═══ Data under study ═══

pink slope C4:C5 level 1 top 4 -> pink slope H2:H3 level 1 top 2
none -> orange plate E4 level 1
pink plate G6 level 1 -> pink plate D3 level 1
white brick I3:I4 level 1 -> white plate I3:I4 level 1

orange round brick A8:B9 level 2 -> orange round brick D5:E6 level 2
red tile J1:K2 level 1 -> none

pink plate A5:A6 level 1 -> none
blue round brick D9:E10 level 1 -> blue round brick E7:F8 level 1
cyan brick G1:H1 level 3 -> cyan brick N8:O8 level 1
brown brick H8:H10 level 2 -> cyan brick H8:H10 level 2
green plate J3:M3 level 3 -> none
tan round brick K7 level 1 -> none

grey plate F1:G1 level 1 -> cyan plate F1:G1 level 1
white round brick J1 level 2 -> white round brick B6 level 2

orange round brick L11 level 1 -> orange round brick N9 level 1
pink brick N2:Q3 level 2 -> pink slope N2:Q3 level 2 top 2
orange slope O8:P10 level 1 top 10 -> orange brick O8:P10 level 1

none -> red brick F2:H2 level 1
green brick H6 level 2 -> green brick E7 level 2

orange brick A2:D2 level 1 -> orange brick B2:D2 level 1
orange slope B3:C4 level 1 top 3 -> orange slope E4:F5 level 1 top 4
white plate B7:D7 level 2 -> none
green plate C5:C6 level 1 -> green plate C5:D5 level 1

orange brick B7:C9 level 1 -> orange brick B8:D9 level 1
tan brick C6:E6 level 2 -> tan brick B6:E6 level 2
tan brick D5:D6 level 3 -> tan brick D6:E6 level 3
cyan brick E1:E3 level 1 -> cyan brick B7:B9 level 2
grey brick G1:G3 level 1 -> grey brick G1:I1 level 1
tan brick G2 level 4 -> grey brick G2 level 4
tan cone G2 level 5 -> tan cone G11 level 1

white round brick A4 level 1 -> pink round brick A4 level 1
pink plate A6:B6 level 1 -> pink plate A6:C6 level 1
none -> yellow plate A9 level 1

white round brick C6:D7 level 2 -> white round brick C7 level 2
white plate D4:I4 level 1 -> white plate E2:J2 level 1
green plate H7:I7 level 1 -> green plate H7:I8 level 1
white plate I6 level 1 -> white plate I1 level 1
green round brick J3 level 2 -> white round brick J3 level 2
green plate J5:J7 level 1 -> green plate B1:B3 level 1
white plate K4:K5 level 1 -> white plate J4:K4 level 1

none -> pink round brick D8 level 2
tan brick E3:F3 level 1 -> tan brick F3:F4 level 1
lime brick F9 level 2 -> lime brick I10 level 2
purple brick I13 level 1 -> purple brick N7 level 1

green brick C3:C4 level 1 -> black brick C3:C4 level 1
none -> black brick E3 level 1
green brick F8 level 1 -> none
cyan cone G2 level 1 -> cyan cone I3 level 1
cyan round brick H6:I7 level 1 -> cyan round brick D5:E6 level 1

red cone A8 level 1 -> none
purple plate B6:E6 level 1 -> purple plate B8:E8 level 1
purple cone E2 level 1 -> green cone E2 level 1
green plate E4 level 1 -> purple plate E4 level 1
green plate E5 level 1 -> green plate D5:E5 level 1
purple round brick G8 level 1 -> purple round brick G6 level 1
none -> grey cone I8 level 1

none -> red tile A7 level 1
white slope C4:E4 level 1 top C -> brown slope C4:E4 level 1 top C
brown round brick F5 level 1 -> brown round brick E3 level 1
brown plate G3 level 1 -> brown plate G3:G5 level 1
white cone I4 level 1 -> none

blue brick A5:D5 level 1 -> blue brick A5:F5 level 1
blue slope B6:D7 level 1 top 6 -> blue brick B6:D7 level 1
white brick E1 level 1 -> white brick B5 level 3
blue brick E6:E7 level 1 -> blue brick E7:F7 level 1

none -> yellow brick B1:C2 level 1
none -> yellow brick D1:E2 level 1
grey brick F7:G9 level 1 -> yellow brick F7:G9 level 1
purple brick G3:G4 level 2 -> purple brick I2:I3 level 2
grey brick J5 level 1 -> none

═══

For the entries shown above, tally every line containing the word "cyan". Report the tally and nothing else.

Answer for the task >> 6